- _PROBLEM_: Only the lines from the one with "nothing => egg/blue (427,107,516,191)" to the end of the data, both ends included, should be output, exactly as they stand and without pictures.

- _INPUT_:
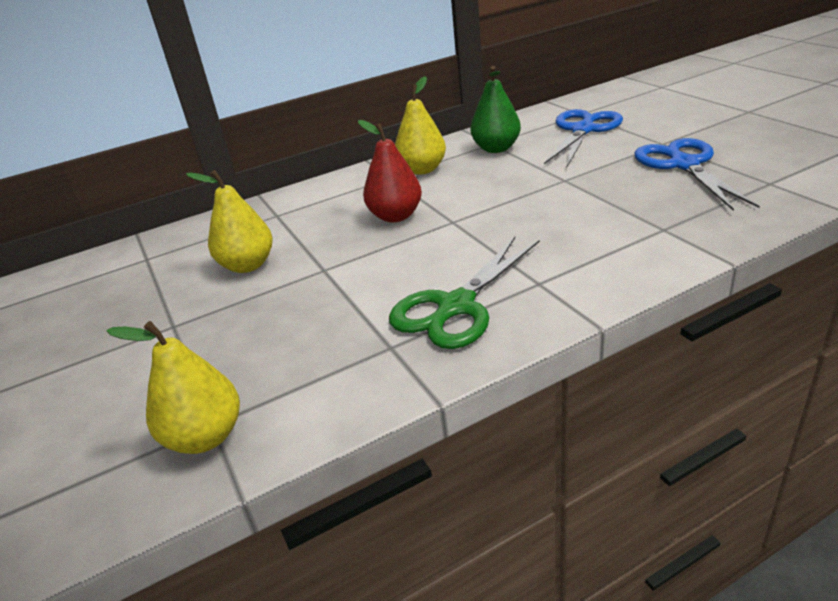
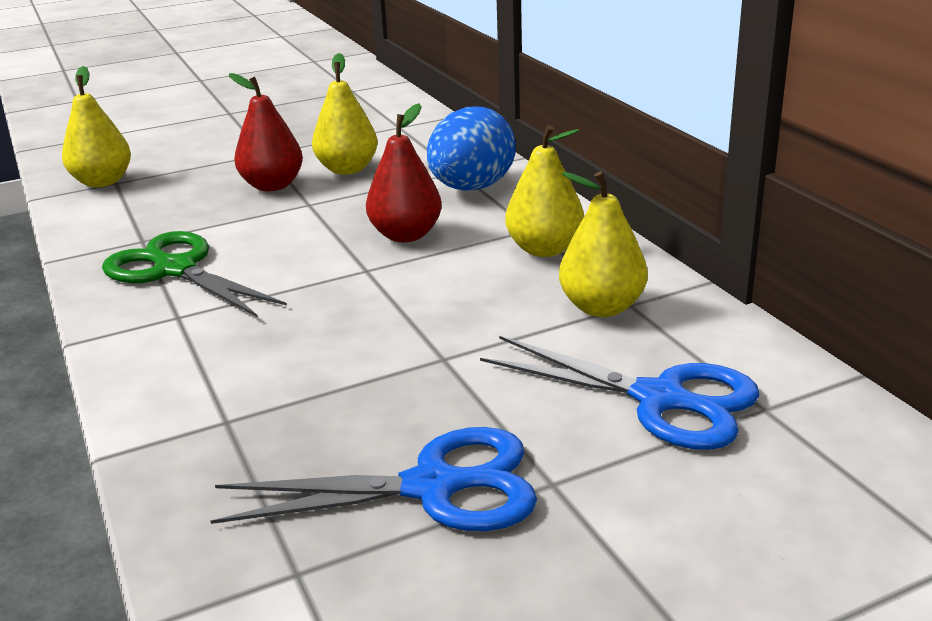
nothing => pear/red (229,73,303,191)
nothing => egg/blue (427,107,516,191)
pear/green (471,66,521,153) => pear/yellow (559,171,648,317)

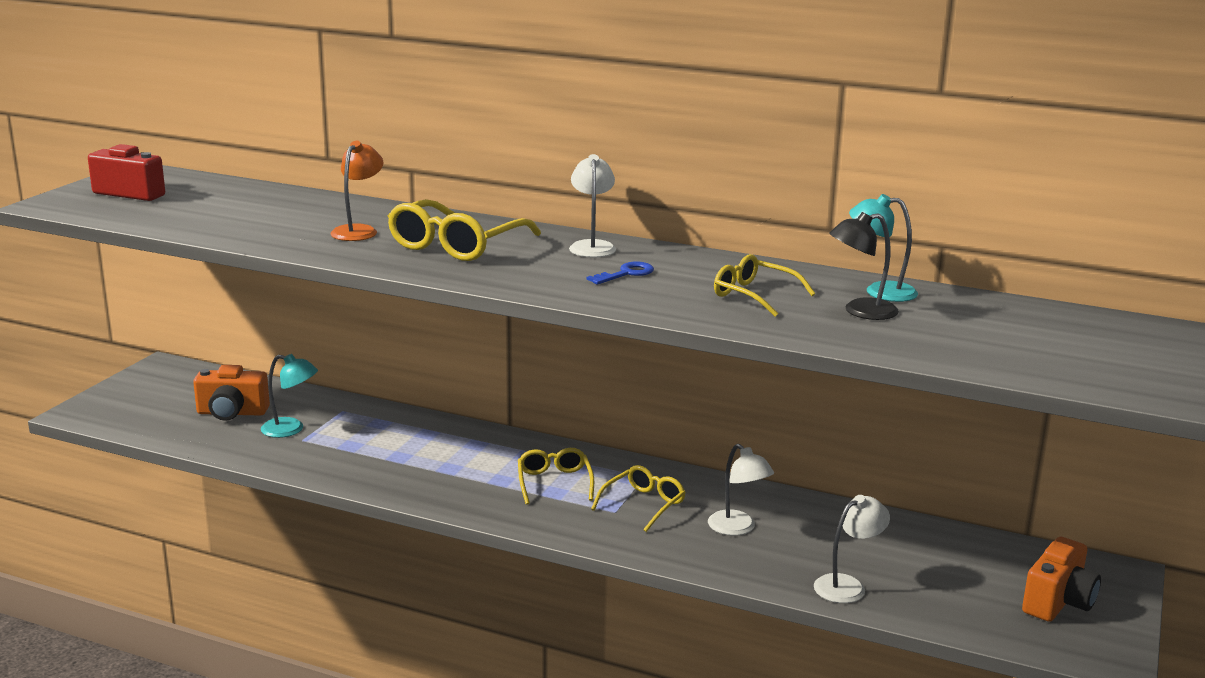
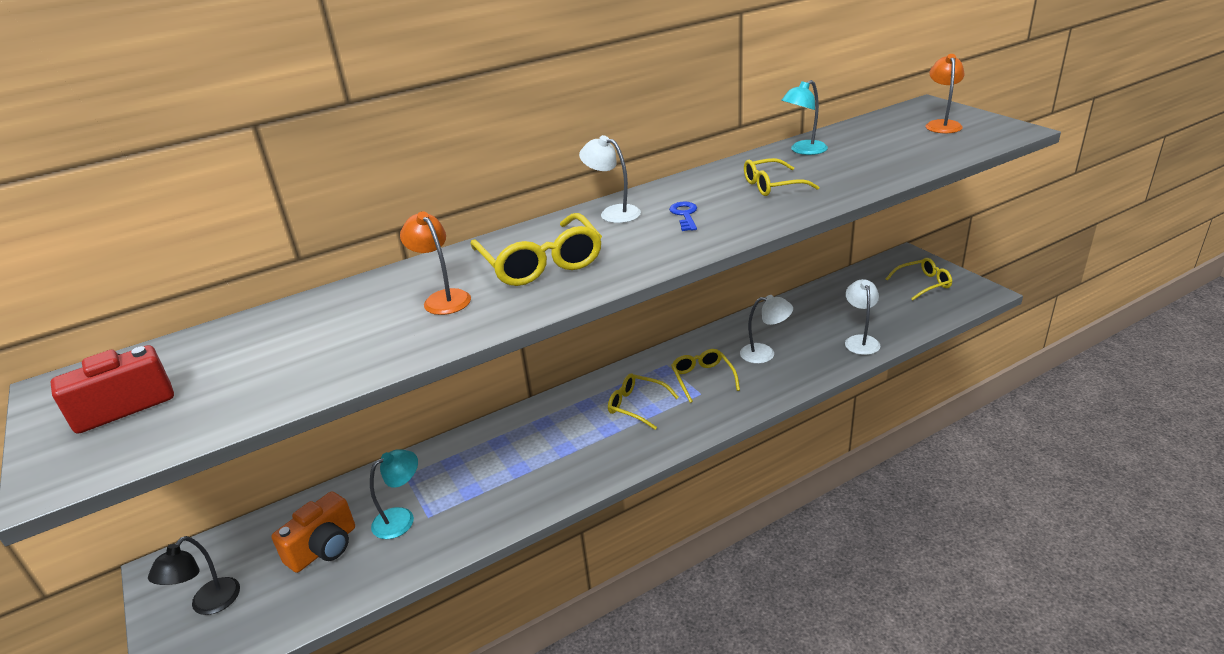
nothing => lamp/orange (925,54,964,133)
lamp/black (829,212,899,320) => lamp/black (148,536,240,615), shifted
camera/orange (1022,537,1101,622) => glasses/yellow (886,258,952,300)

- _SOLUTION_:
nothing => egg/blue (427,107,516,191)
pear/green (471,66,521,153) => pear/yellow (559,171,648,317)

nothing => lamp/orange (925,54,964,133)
lamp/black (829,212,899,320) => lamp/black (148,536,240,615), shifted
camera/orange (1022,537,1101,622) => glasses/yellow (886,258,952,300)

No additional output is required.